**What you need to do:**
Reproduce the opening lines of the listing below exactly, stopping after the line that contains "MIC pin OUT: A4 -> A7" and leaving out any pictures.

***** Input data *****

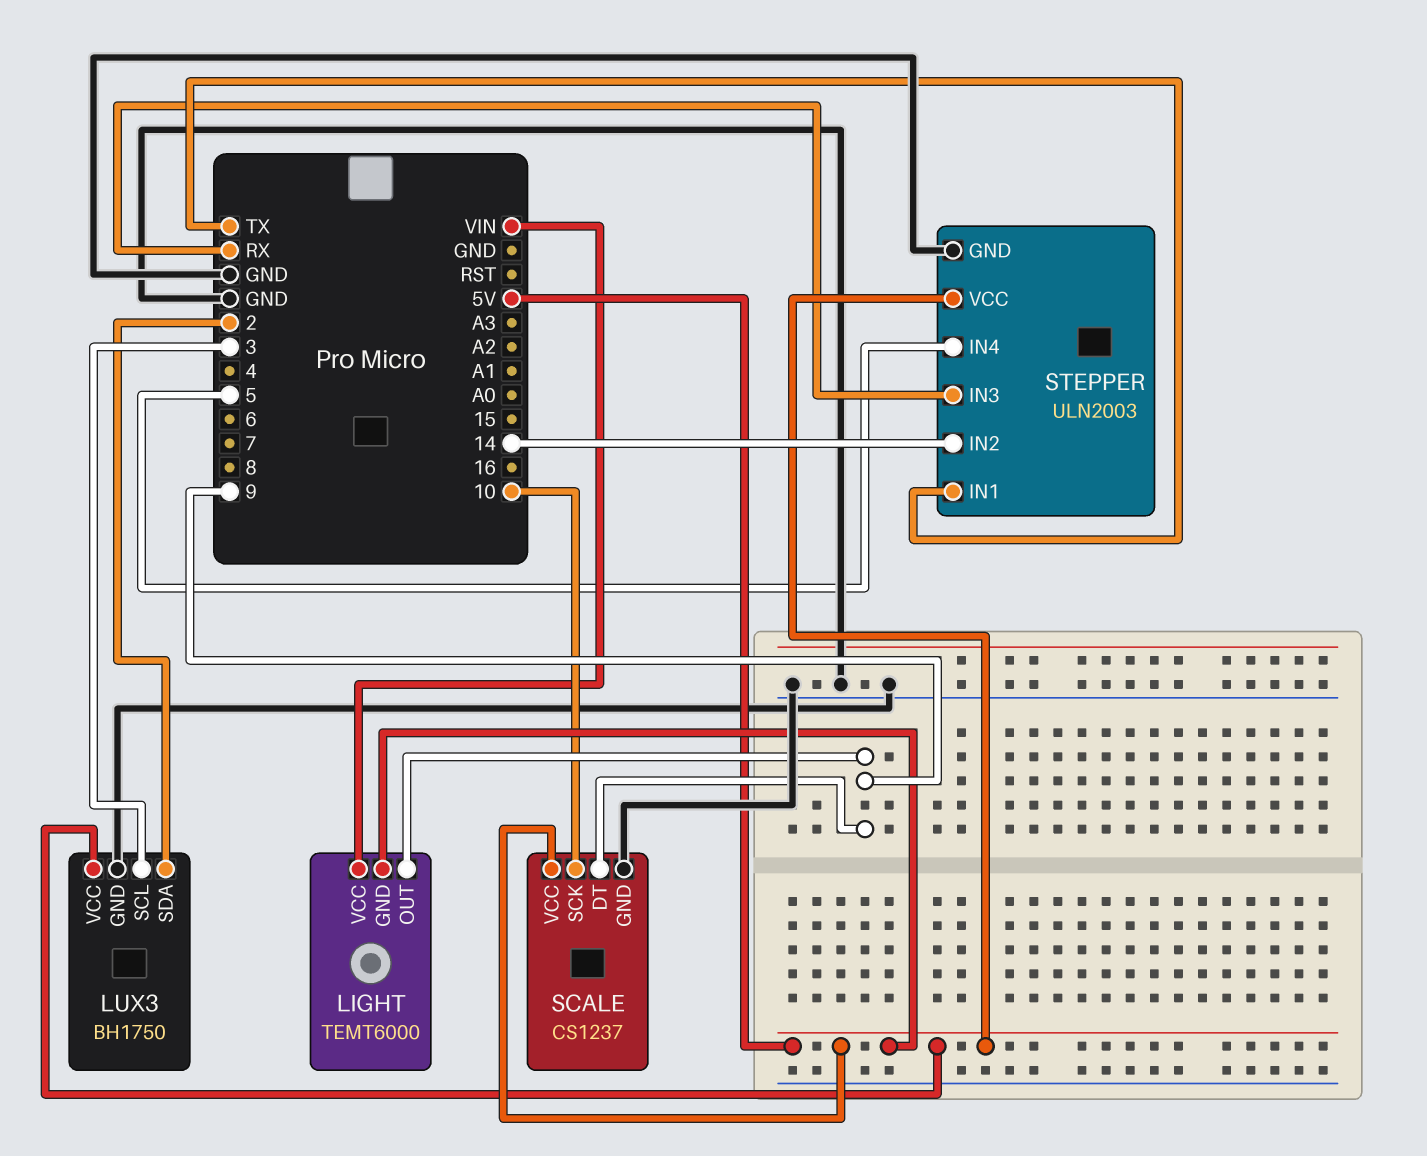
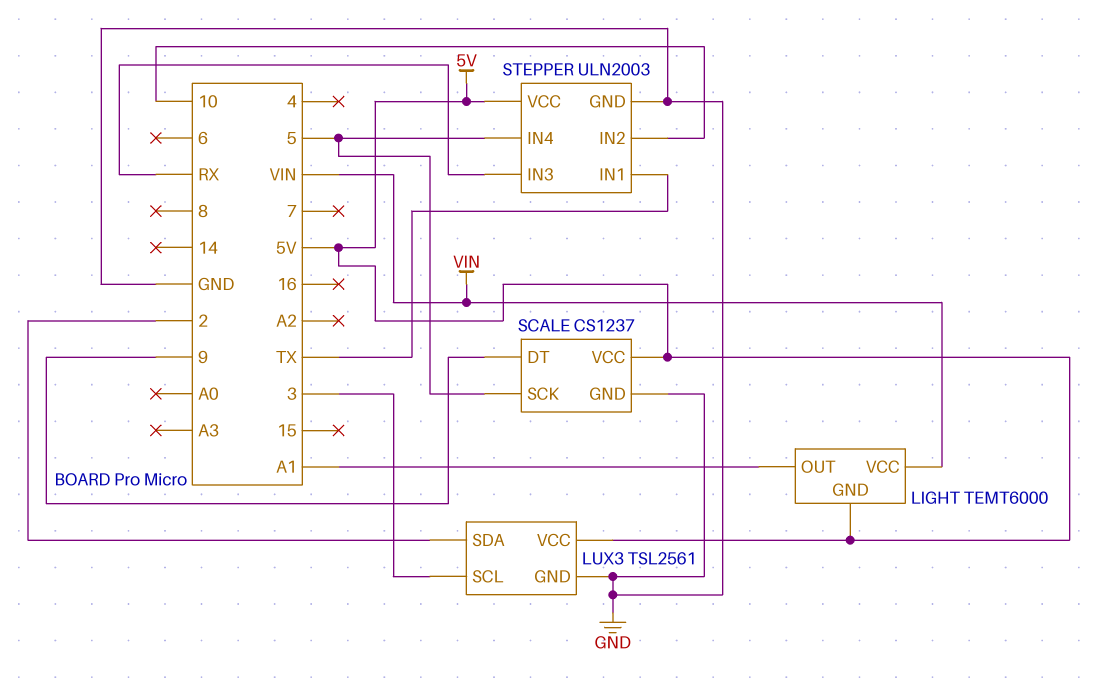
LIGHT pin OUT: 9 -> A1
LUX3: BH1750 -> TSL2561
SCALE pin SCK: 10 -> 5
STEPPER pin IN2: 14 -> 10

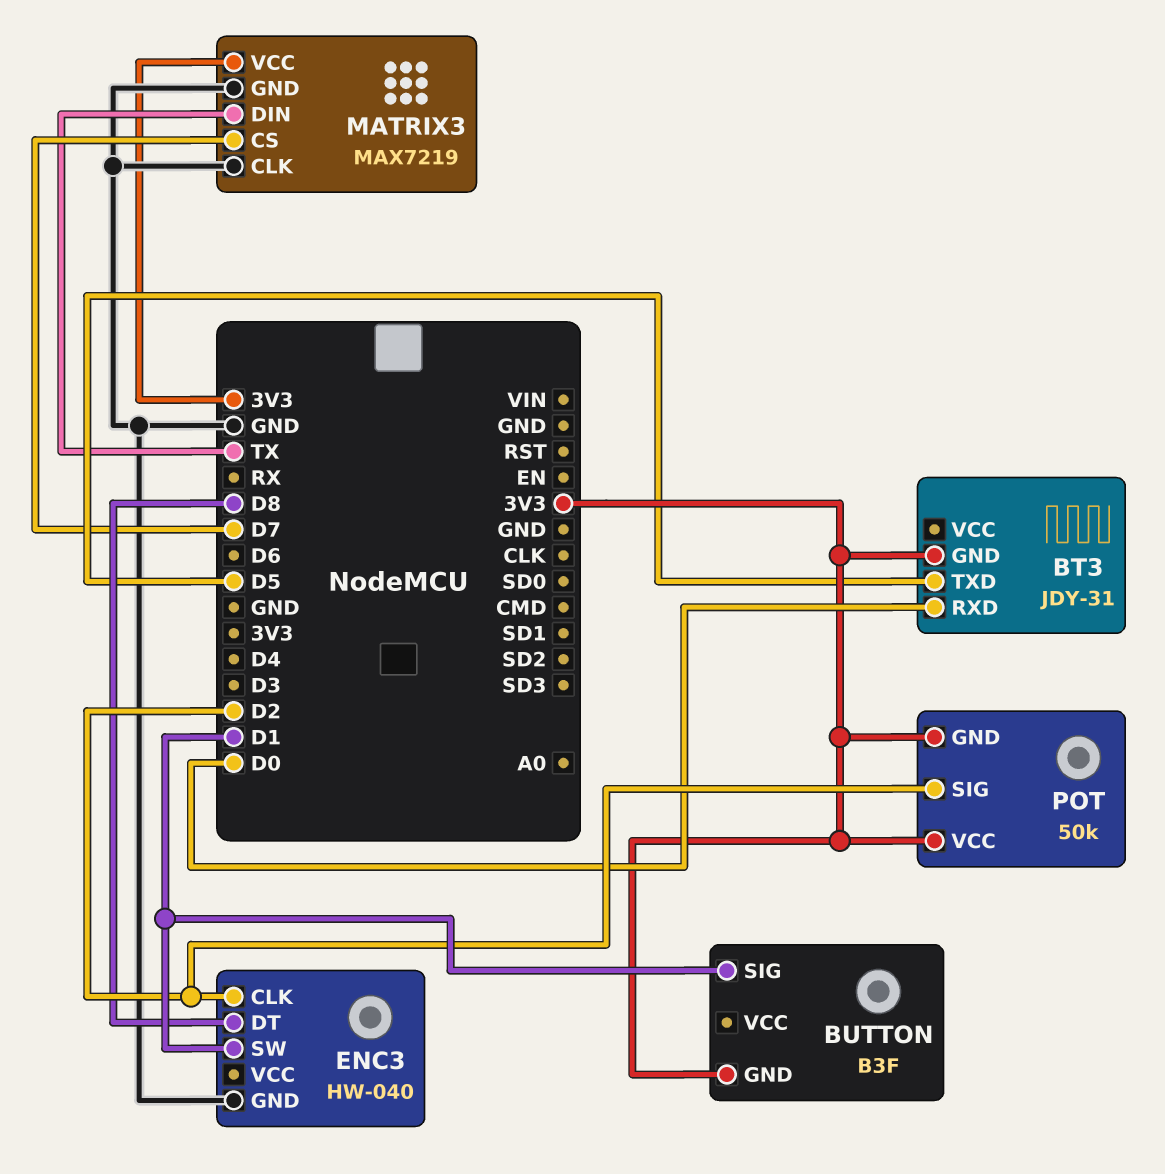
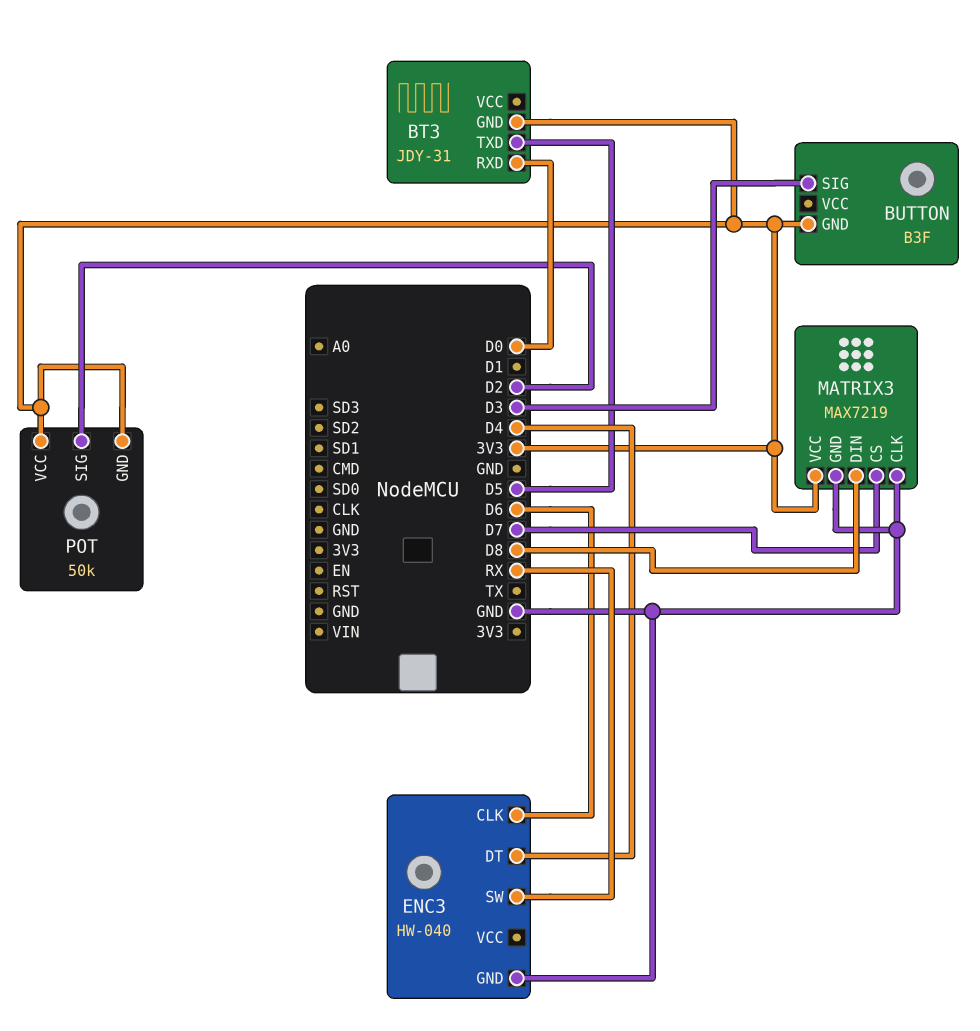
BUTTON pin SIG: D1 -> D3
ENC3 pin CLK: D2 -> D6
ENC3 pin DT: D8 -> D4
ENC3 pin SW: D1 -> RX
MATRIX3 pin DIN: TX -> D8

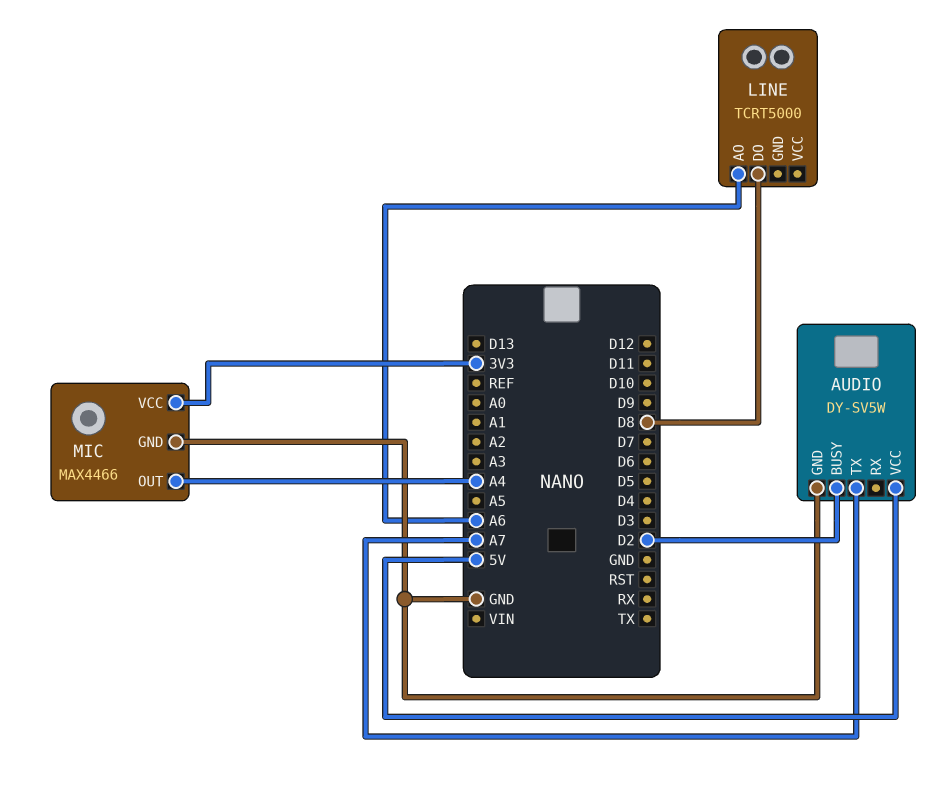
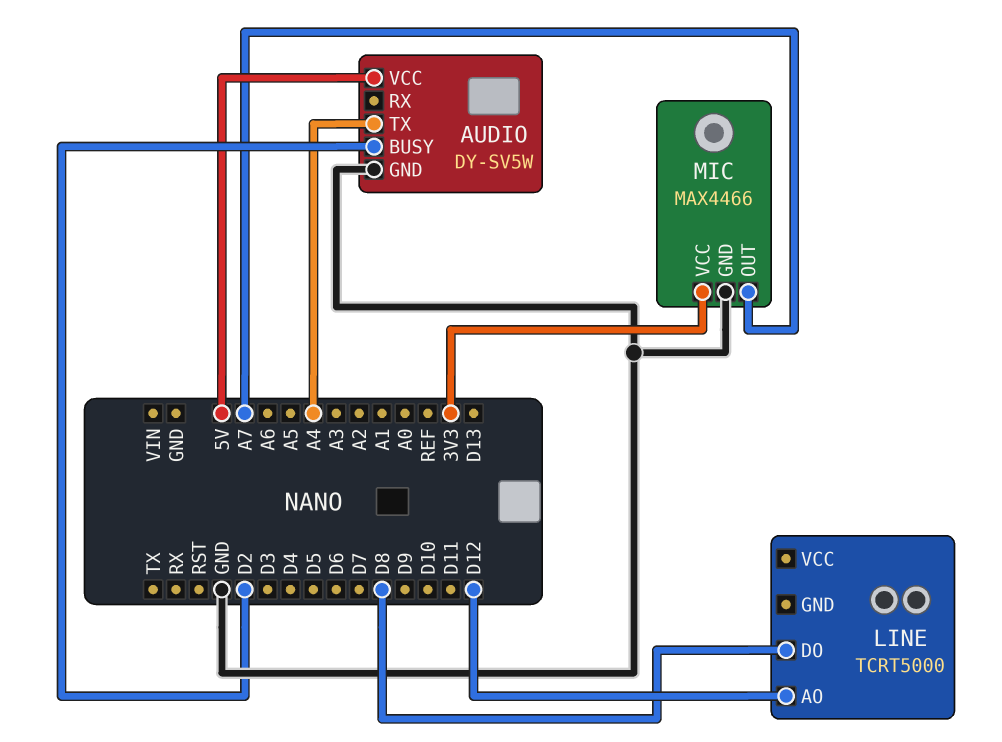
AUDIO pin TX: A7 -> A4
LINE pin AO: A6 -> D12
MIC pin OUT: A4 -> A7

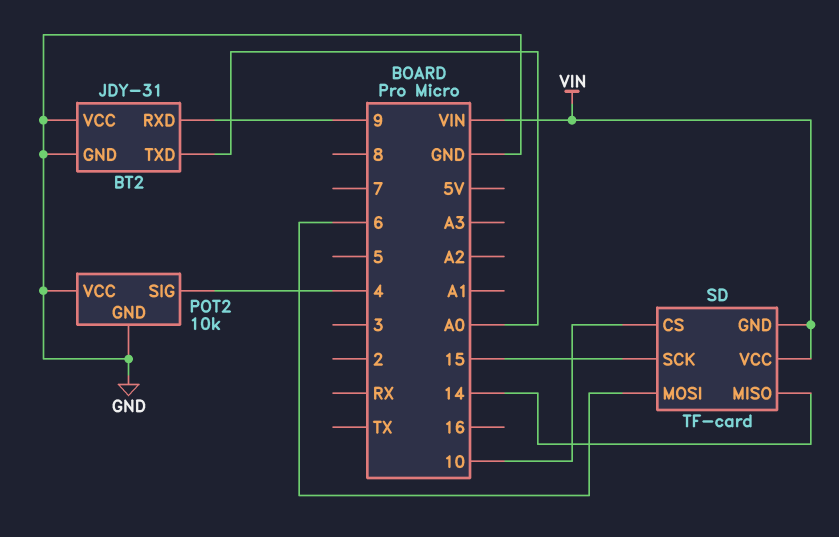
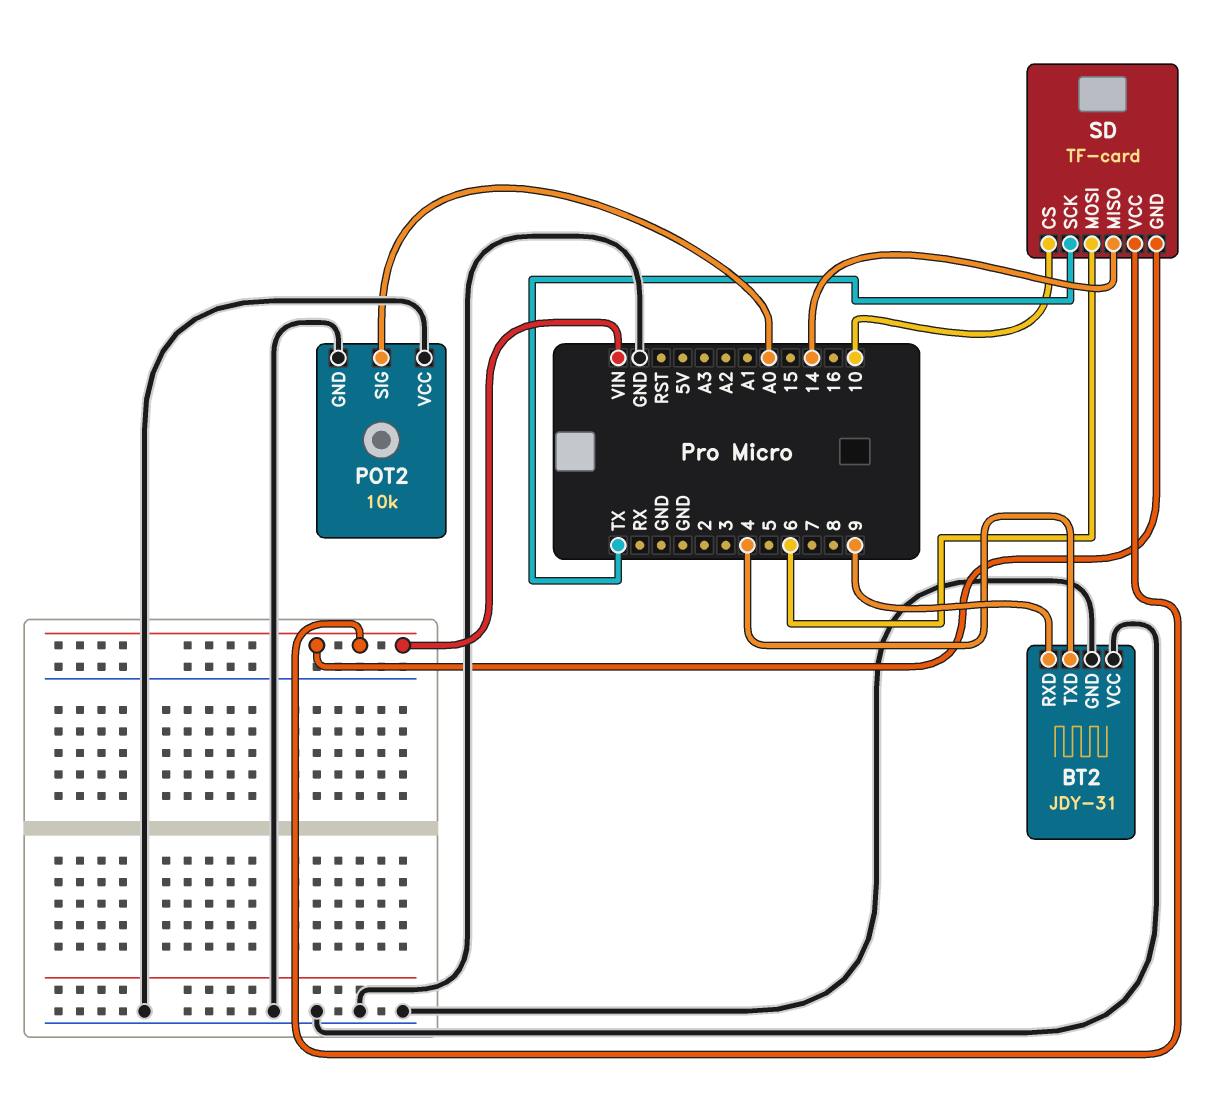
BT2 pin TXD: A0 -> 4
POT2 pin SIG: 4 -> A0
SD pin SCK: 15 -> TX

*****

**Answer to the problem:**
LIGHT pin OUT: 9 -> A1
LUX3: BH1750 -> TSL2561
SCALE pin SCK: 10 -> 5
STEPPER pin IN2: 14 -> 10

BUTTON pin SIG: D1 -> D3
ENC3 pin CLK: D2 -> D6
ENC3 pin DT: D8 -> D4
ENC3 pin SW: D1 -> RX
MATRIX3 pin DIN: TX -> D8

AUDIO pin TX: A7 -> A4
LINE pin AO: A6 -> D12
MIC pin OUT: A4 -> A7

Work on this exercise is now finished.